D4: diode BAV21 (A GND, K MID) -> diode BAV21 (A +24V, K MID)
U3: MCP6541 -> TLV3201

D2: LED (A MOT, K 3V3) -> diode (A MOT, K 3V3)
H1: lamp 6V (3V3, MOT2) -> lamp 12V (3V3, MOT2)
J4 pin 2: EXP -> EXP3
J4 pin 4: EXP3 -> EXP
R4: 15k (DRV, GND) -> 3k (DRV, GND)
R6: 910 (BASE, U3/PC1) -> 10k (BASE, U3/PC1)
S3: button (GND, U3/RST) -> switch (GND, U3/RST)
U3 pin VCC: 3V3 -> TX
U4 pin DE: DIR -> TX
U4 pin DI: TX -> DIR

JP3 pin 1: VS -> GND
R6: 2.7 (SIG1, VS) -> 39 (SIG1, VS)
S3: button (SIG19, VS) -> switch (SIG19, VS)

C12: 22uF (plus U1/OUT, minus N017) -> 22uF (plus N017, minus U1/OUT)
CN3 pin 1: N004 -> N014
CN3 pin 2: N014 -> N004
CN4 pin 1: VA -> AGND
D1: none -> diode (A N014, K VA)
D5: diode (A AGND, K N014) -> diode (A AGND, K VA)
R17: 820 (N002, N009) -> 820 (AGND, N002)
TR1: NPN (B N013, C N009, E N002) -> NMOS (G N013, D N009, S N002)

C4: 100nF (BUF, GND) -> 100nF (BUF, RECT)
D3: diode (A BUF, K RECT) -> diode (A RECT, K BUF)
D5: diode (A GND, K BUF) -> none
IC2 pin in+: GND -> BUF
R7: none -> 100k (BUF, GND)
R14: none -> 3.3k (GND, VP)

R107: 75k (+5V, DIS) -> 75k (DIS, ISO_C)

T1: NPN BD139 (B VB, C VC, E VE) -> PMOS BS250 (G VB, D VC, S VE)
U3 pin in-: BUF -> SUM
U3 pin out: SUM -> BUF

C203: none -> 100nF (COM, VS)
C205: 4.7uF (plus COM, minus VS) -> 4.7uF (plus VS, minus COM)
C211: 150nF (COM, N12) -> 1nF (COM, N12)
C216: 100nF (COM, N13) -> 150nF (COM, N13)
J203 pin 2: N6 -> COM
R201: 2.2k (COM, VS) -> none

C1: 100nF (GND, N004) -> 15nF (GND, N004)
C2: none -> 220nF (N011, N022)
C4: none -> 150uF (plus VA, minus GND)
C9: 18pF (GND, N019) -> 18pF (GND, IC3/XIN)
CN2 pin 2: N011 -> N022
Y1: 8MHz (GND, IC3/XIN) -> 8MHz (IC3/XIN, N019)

******************************

Gather each line of the listing containing the word "minus" and show it.

| Exercise response |
C12: 22uF (plus U1/OUT, minus N017) -> 22uF (plus N017, minus U1/OUT)
C205: 4.7uF (plus COM, minus VS) -> 4.7uF (plus VS, minus COM)
C4: none -> 150uF (plus VA, minus GND)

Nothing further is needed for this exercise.